*DO THIS*. Repeat the material verbatim. Images are excluded from the copy.

*SOURCE DATA*.
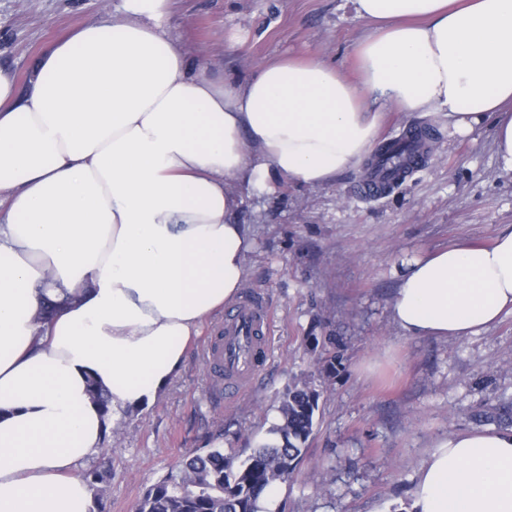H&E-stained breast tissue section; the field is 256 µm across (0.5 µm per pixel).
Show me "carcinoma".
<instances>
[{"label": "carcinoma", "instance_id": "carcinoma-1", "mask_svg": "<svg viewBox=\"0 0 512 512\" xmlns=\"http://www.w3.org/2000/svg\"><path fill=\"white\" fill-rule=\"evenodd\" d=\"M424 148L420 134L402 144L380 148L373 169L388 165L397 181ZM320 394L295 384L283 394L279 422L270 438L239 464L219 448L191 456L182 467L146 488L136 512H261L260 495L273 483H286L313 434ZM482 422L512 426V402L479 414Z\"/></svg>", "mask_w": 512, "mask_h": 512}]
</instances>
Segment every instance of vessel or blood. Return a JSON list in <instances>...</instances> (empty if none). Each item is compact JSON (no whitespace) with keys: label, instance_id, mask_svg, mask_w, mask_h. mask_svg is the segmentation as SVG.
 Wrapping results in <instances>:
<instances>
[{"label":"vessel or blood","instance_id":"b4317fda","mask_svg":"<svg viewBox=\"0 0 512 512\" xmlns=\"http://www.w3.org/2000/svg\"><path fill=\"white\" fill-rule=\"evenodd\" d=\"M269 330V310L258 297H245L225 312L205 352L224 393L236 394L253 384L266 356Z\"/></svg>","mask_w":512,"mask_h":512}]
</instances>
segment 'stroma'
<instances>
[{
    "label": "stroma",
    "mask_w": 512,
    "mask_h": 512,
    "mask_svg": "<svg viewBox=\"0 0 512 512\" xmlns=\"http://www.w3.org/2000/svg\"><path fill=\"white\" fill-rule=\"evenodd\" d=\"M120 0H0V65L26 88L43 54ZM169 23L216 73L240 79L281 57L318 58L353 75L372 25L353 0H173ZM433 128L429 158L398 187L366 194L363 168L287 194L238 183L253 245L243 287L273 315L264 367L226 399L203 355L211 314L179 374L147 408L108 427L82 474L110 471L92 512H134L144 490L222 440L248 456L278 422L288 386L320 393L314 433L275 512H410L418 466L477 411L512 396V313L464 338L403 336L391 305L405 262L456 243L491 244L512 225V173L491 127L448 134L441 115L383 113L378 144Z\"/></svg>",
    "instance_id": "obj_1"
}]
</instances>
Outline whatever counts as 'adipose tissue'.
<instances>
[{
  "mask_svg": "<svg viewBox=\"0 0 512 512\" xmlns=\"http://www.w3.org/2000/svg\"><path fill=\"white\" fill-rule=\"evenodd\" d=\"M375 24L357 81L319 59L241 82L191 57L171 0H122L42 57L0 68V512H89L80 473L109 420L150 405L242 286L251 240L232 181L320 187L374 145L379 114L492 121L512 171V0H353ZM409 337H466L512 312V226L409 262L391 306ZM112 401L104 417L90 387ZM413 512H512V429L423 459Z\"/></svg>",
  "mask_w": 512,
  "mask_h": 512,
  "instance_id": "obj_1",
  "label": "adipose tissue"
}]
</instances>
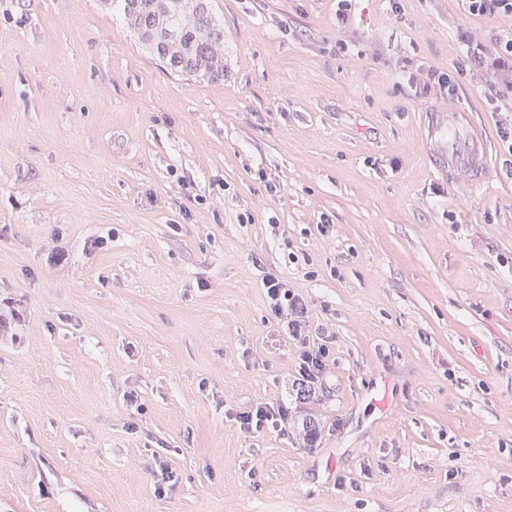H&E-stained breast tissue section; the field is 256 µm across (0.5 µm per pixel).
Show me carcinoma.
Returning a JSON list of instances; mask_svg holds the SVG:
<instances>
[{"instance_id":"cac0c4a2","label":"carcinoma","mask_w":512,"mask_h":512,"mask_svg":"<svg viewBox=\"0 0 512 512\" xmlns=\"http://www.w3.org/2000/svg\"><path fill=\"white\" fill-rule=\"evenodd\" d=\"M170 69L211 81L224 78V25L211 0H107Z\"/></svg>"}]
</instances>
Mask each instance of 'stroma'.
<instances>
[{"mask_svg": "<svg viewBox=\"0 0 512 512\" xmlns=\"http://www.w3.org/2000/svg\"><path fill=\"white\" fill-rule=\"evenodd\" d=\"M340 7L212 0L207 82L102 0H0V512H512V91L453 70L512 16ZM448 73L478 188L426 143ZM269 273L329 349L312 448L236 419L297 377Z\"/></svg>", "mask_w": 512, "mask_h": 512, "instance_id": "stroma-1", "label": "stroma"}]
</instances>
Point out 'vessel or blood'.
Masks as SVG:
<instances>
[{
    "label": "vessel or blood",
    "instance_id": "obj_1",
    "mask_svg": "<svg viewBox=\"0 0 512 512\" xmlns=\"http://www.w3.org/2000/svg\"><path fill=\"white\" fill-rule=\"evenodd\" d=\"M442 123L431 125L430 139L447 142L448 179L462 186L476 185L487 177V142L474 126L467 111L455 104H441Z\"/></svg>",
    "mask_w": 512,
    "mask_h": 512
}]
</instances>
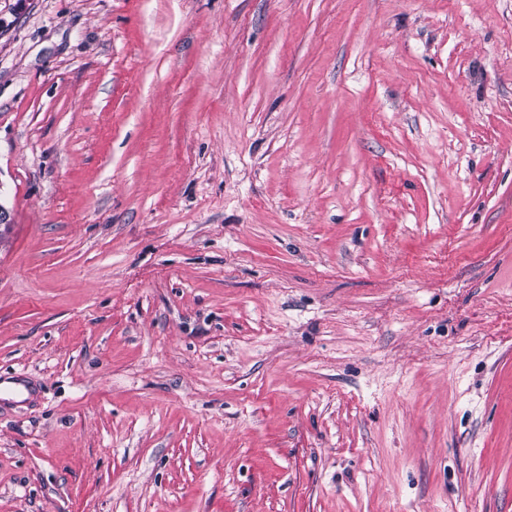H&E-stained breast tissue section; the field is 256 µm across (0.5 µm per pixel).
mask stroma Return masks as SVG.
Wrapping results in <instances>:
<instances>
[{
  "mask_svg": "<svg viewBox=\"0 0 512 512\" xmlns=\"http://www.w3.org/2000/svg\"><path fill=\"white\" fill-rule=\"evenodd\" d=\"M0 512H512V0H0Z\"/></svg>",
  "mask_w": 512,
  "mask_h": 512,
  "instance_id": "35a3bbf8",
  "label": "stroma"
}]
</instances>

*TASK ANSWER*.
H&E-stained breast tissue section; the field is 256 µm across (0.5 µm per pixel).
Show me "carcinoma".
<instances>
[{"label": "carcinoma", "instance_id": "carcinoma-1", "mask_svg": "<svg viewBox=\"0 0 512 512\" xmlns=\"http://www.w3.org/2000/svg\"><path fill=\"white\" fill-rule=\"evenodd\" d=\"M424 148L420 134L402 144L380 148L373 169L388 165L397 181ZM320 394L295 384L283 394L279 422L270 438L239 464L219 448L191 456L182 467L146 488L136 512H261L260 495L273 483H286L313 434ZM482 422L512 426V402L479 414Z\"/></svg>", "mask_w": 512, "mask_h": 512}]
</instances>
Segment every instance of vessel or blood. Return a JSON list in <instances>...</instances> (empty if none). Each item is compact JSON (no whitespace) with keys: label, instance_id, mask_svg, mask_w, mask_h. mask_svg is the segmentation as SVG.
 Wrapping results in <instances>:
<instances>
[{"label":"vessel or blood","instance_id":"b4317fda","mask_svg":"<svg viewBox=\"0 0 512 512\" xmlns=\"http://www.w3.org/2000/svg\"><path fill=\"white\" fill-rule=\"evenodd\" d=\"M269 330V310L258 297H245L225 312L205 352L224 393L236 394L253 384L266 356Z\"/></svg>","mask_w":512,"mask_h":512}]
</instances>
segment 'stroma'
<instances>
[{
    "label": "stroma",
    "mask_w": 512,
    "mask_h": 512,
    "mask_svg": "<svg viewBox=\"0 0 512 512\" xmlns=\"http://www.w3.org/2000/svg\"><path fill=\"white\" fill-rule=\"evenodd\" d=\"M120 0H0V65L26 88L43 54ZM169 23L216 73L240 79L281 57L318 58L353 75L372 25L353 0H173ZM433 128L429 158L398 187L366 194L363 168L287 194L238 183L253 245L243 287L273 315L264 367L226 399L203 355L211 314L179 374L147 408L108 427L82 474L110 471L92 512H134L144 490L222 440L248 456L278 422L288 386L320 393L314 433L275 512H410L418 466L477 411L512 396V313L464 338L403 336L391 305L405 262L456 243L491 244L512 225V173L491 127L448 134L441 115L383 113L378 144Z\"/></svg>",
    "instance_id": "obj_1"
}]
</instances>
Outline whatever counts as 'adipose tissue'.
<instances>
[{
  "mask_svg": "<svg viewBox=\"0 0 512 512\" xmlns=\"http://www.w3.org/2000/svg\"><path fill=\"white\" fill-rule=\"evenodd\" d=\"M375 24L357 81L319 59L241 82L191 57L171 0H122L42 57L0 68V512H89L80 473L109 420L150 405L242 286L251 240L232 181L320 187L374 145L379 114L492 121L512 171V0H353ZM409 337H466L512 312V226L409 262L391 306ZM112 401L104 417L90 387ZM413 512H512V429L423 459Z\"/></svg>",
  "mask_w": 512,
  "mask_h": 512,
  "instance_id": "obj_1",
  "label": "adipose tissue"
}]
</instances>
H&E-stained breast tissue section; the field is 256 µm across (0.5 µm per pixel).
Show me carcinoma.
Returning a JSON list of instances; mask_svg holds the SVG:
<instances>
[{"instance_id":"cac0c4a2","label":"carcinoma","mask_w":512,"mask_h":512,"mask_svg":"<svg viewBox=\"0 0 512 512\" xmlns=\"http://www.w3.org/2000/svg\"><path fill=\"white\" fill-rule=\"evenodd\" d=\"M170 69L211 81L224 78V25L211 0H107Z\"/></svg>"}]
</instances>
Mask each instance of 'stroma'.
<instances>
[{"mask_svg": "<svg viewBox=\"0 0 512 512\" xmlns=\"http://www.w3.org/2000/svg\"><path fill=\"white\" fill-rule=\"evenodd\" d=\"M340 7L212 0L207 82L102 0H0V512H512V91L453 70L512 16ZM448 73L478 188L426 143ZM269 273L329 349L312 448L236 419L297 377Z\"/></svg>", "mask_w": 512, "mask_h": 512, "instance_id": "stroma-1", "label": "stroma"}]
</instances>
Point out 'vessel or blood'.
Masks as SVG:
<instances>
[{
    "label": "vessel or blood",
    "instance_id": "obj_1",
    "mask_svg": "<svg viewBox=\"0 0 512 512\" xmlns=\"http://www.w3.org/2000/svg\"><path fill=\"white\" fill-rule=\"evenodd\" d=\"M442 123L431 125L430 139L447 142L448 179L462 186L476 185L487 177V142L474 126L467 111L455 104H441Z\"/></svg>",
    "mask_w": 512,
    "mask_h": 512
}]
</instances>
H&E-stained breast tissue section; the field is 256 µm across (0.5 µm per pixel).
mask stroma Return masks as SVG.
Wrapping results in <instances>:
<instances>
[{
  "mask_svg": "<svg viewBox=\"0 0 512 512\" xmlns=\"http://www.w3.org/2000/svg\"><path fill=\"white\" fill-rule=\"evenodd\" d=\"M0 512H512V0H0Z\"/></svg>",
  "mask_w": 512,
  "mask_h": 512,
  "instance_id": "35a3bbf8",
  "label": "stroma"
}]
</instances>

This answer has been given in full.